### TASK
Retyping should cover only the lines from the one containing "none -> yellow plate E12 level 1" through the final line of the records, with pictures omitted.

Scene comparison data
● ● ● ● ●
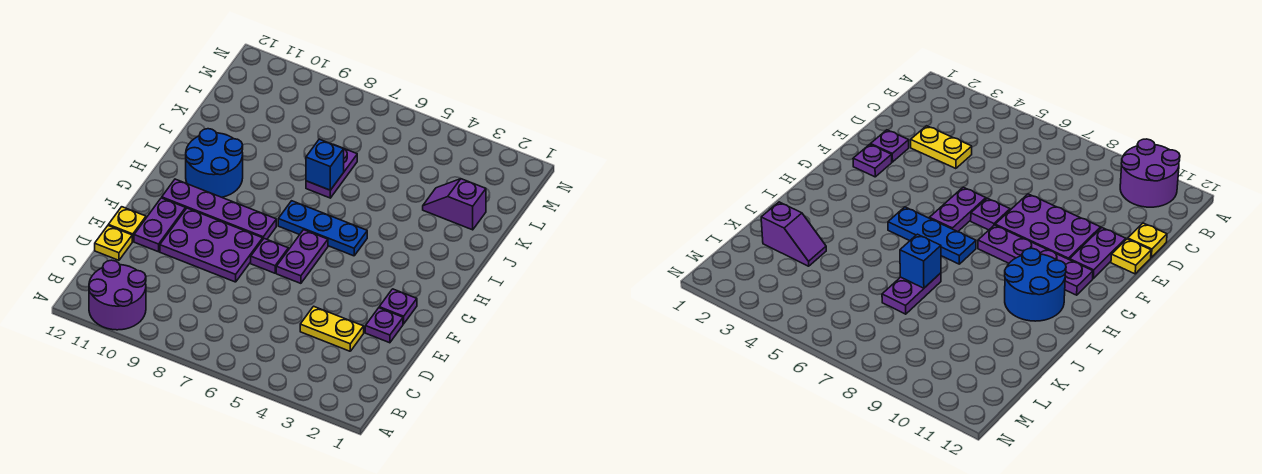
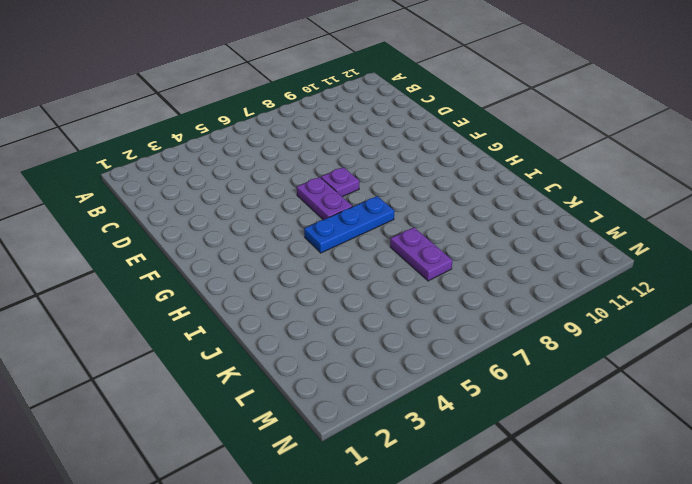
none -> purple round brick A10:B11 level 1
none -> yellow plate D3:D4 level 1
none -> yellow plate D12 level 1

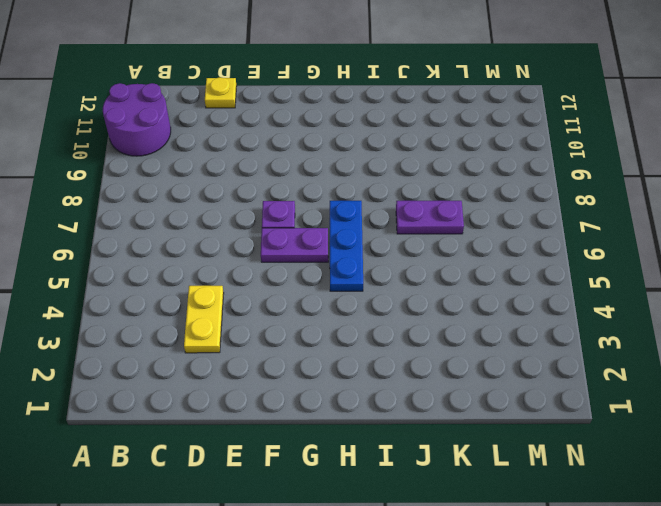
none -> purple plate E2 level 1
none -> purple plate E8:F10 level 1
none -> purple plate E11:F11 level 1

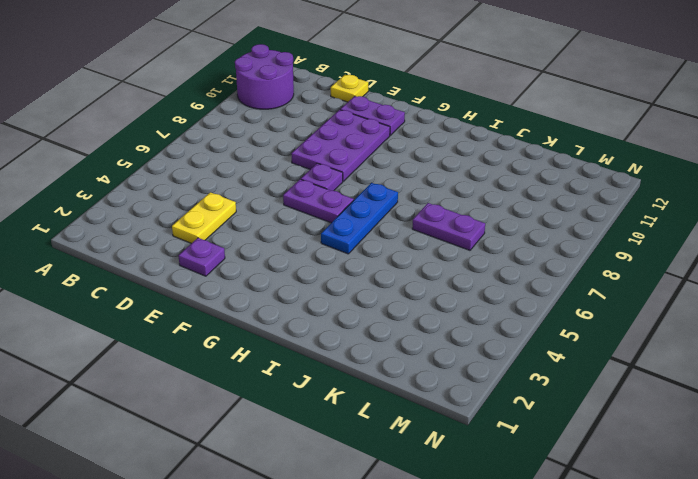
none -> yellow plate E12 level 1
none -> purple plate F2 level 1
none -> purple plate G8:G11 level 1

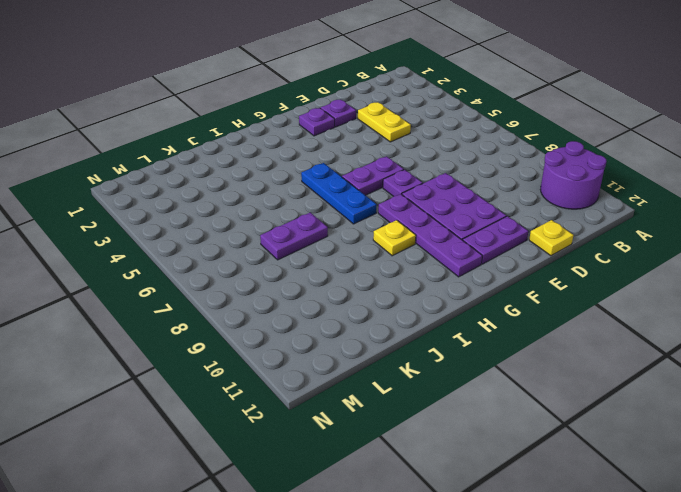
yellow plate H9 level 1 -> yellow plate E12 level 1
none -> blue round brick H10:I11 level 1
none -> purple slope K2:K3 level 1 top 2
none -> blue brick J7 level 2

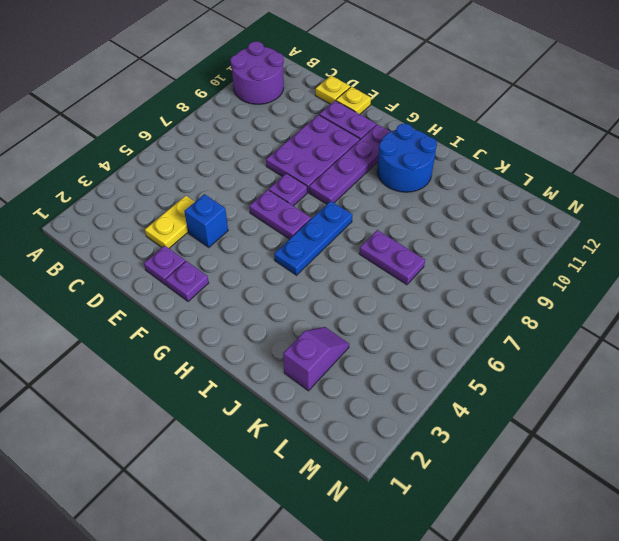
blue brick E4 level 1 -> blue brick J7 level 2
● ● ● ● ●
### ANSWER SPACE
none -> yellow plate E12 level 1
none -> purple plate F2 level 1
none -> purple plate G8:G11 level 1

yellow plate H9 level 1 -> yellow plate E12 level 1
none -> blue round brick H10:I11 level 1
none -> purple slope K2:K3 level 1 top 2
none -> blue brick J7 level 2

blue brick E4 level 1 -> blue brick J7 level 2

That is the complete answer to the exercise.